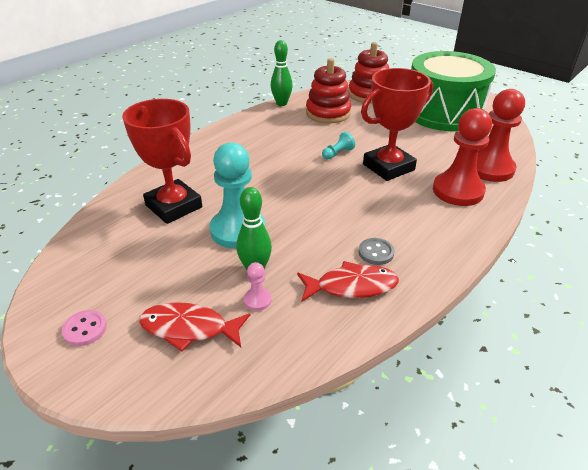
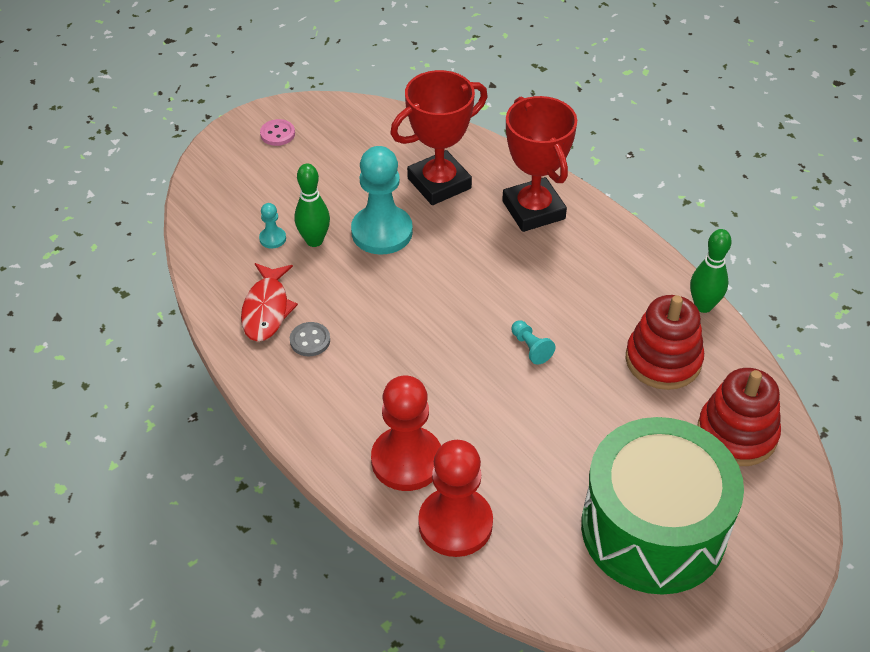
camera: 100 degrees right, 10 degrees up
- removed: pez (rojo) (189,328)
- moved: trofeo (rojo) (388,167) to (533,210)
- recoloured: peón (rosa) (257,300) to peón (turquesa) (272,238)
^^^^^^^^
Your instructions =
Please write out all the data word for word, but keep every picture out.

Result =
camera: 100 degrees right, 10 degrees up
- removed: pez (rojo) (189,328)
- moved: trofeo (rojo) (388,167) to (533,210)
- recoloured: peón (rosa) (257,300) to peón (turquesa) (272,238)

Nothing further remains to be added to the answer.